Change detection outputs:

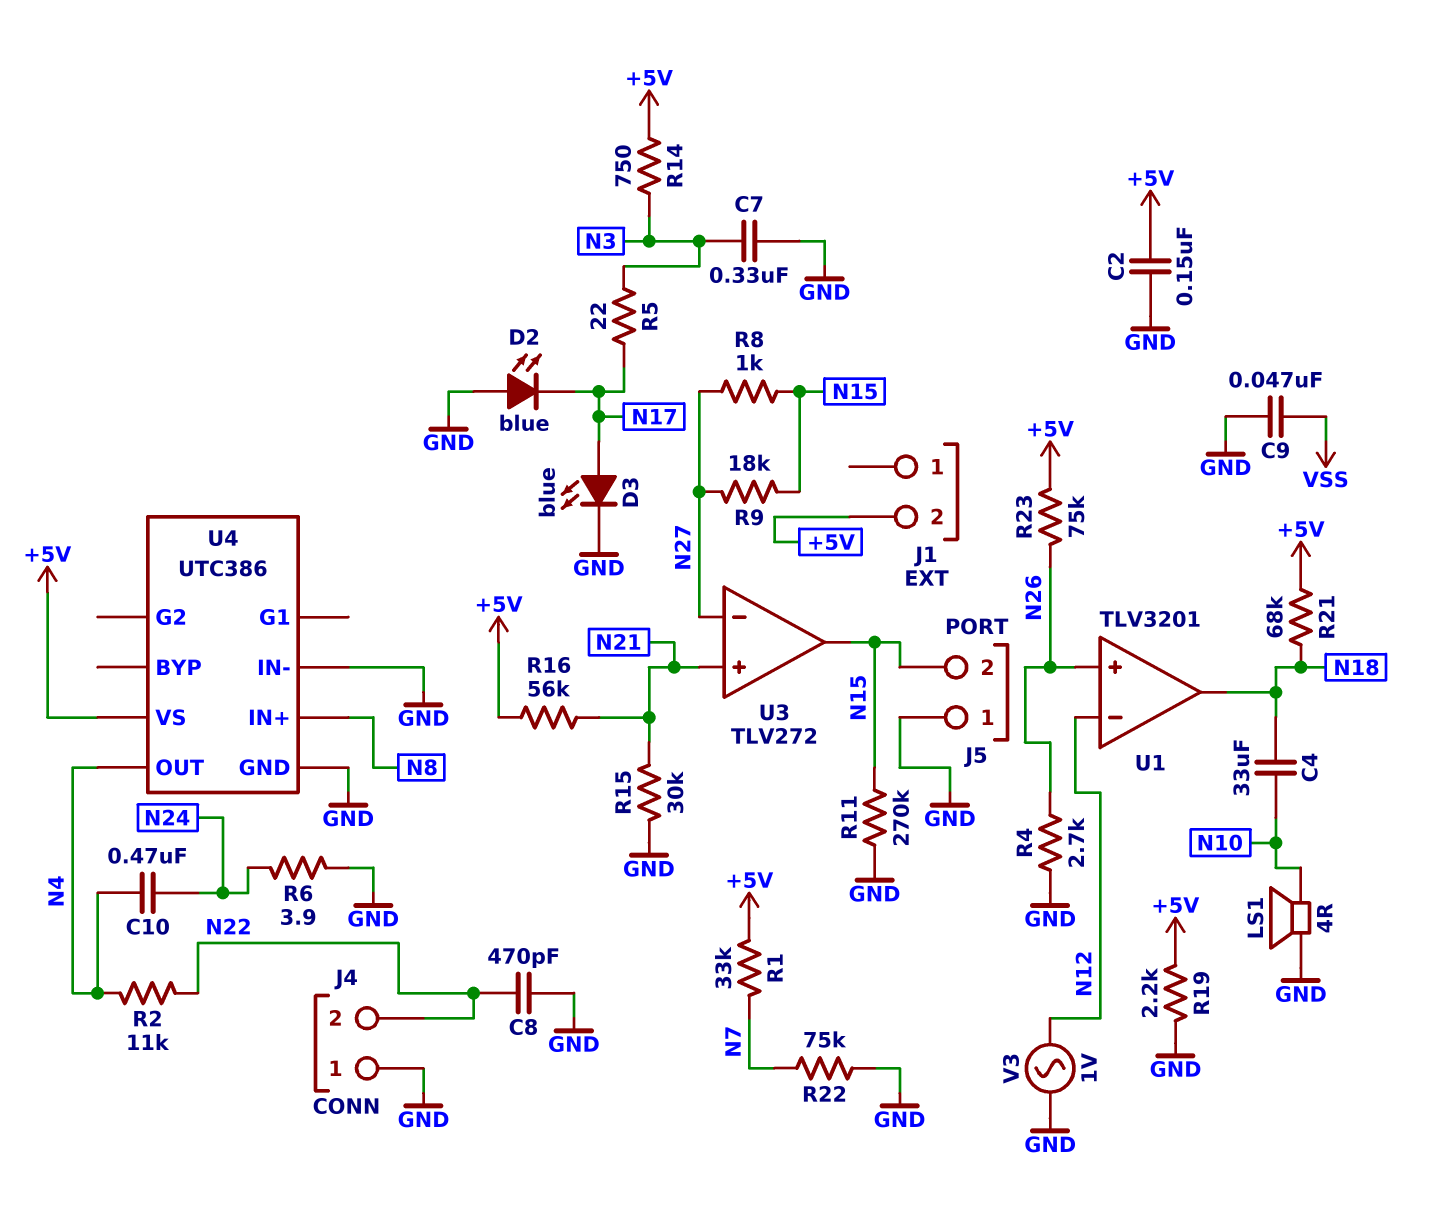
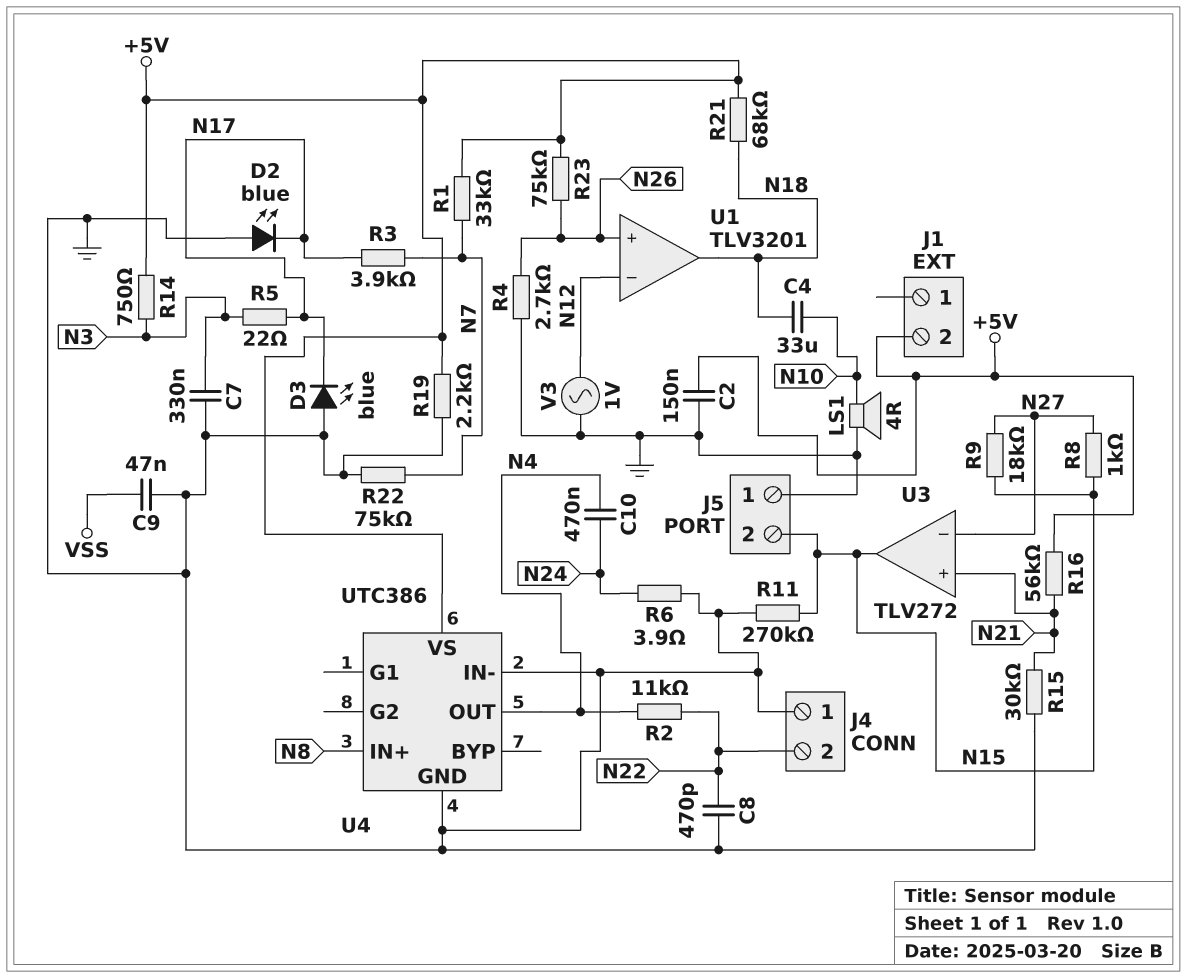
D3: LED blue (A N17, K GND) -> LED blue (A GND, K N17)
R3: none -> 3.9k (N7, N17)

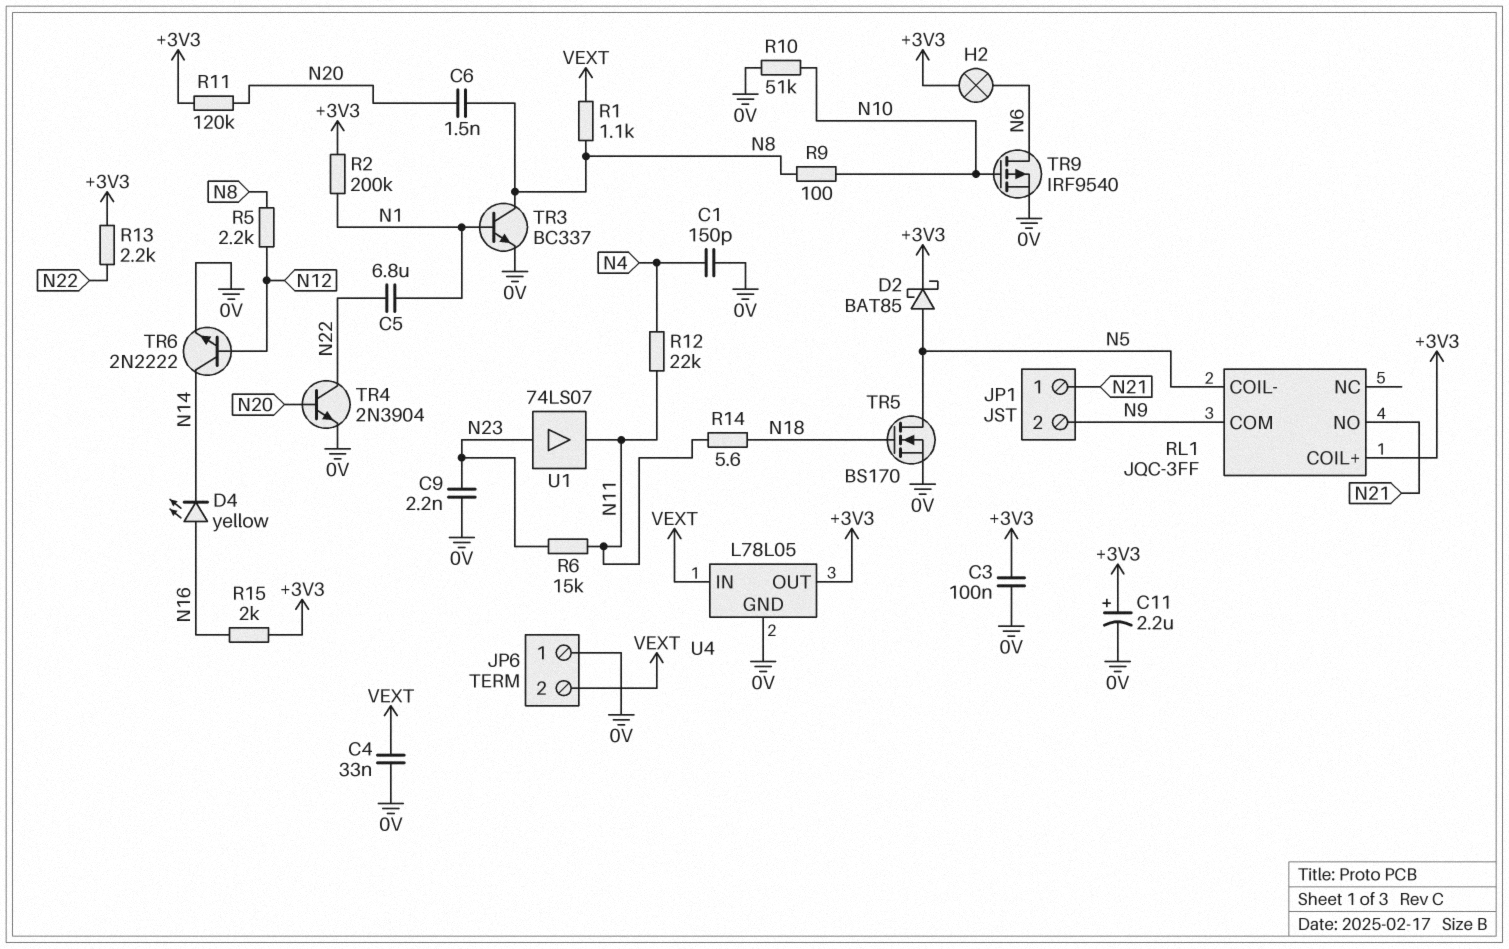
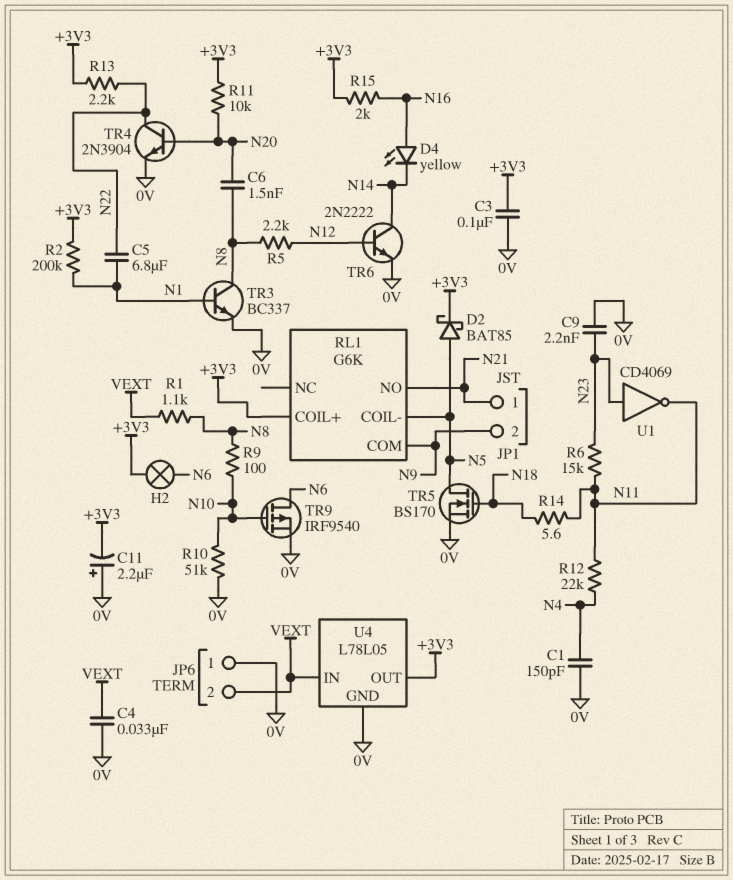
C11: 2.2uF (plus +3V3, minus 0V) -> 2.2uF (plus 0V, minus +3V3)
R11: 120k (+3V3, N20) -> 10k (+3V3, N20)
RL1: JQC-3FF -> G6K
U1: buffer 74LS07 (in N23, out N11) -> NOT CD4069 (in N23, out N11)

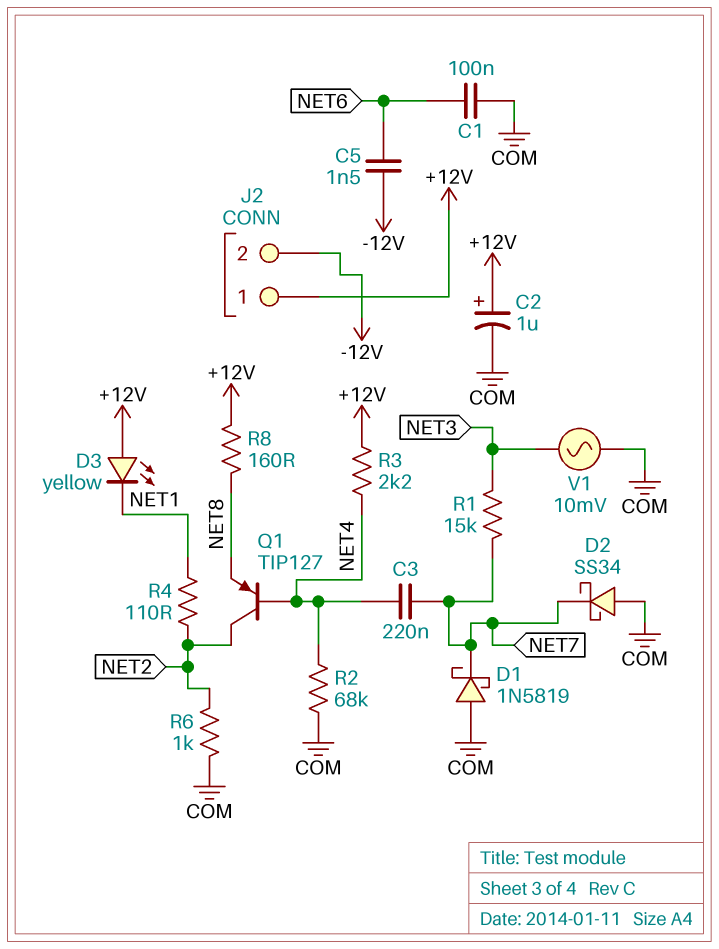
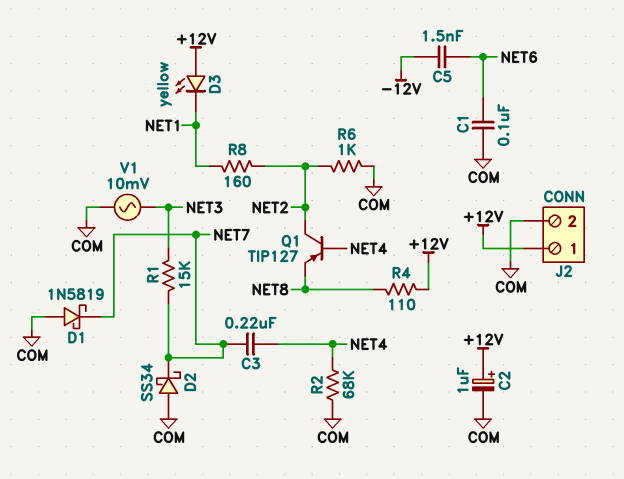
J2 pin 2: -12V -> COM
R3: 2.2k (+12V, NET4) -> none
R4: 110 (NET1, NET2) -> 110 (+12V, NET8)
R8: 160 (+12V, NET8) -> 160 (NET1, NET2)

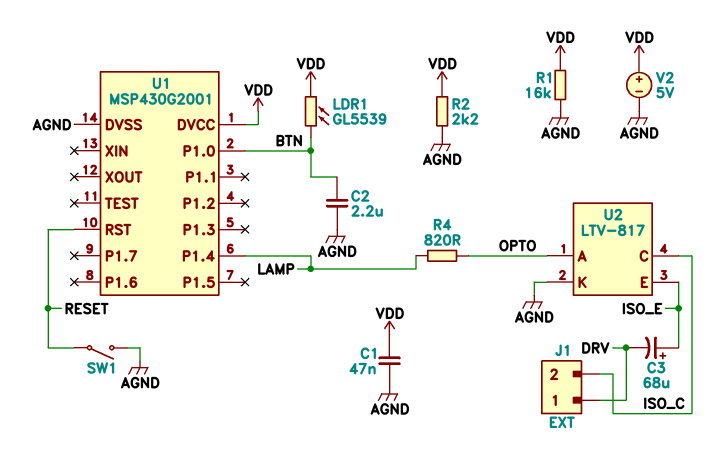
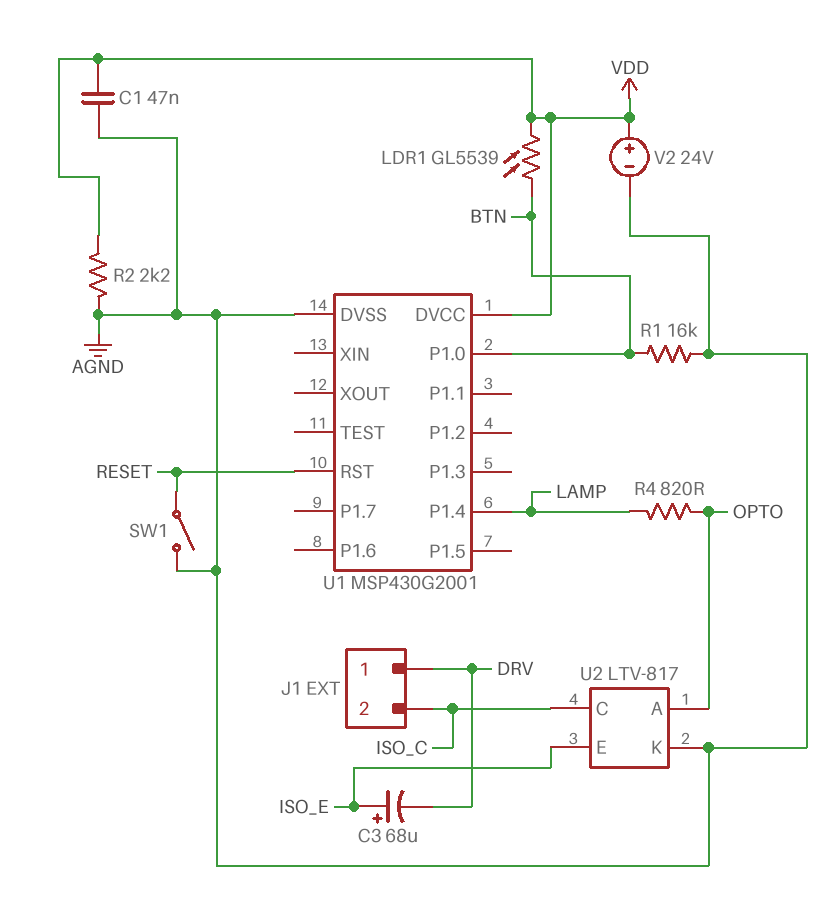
C2: 2.2uF (AGND, BTN) -> none
R1: 16k (AGND, VDD) -> 16k (AGND, BTN)
V2: 5V (plus VDD, minus AGND) -> 24V (plus VDD, minus AGND)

TASK REQUIREMENTS
Looking at each line of the records, count the ones where the word "AGND" appears, and report only the count.

WRITTEN ANSWER
3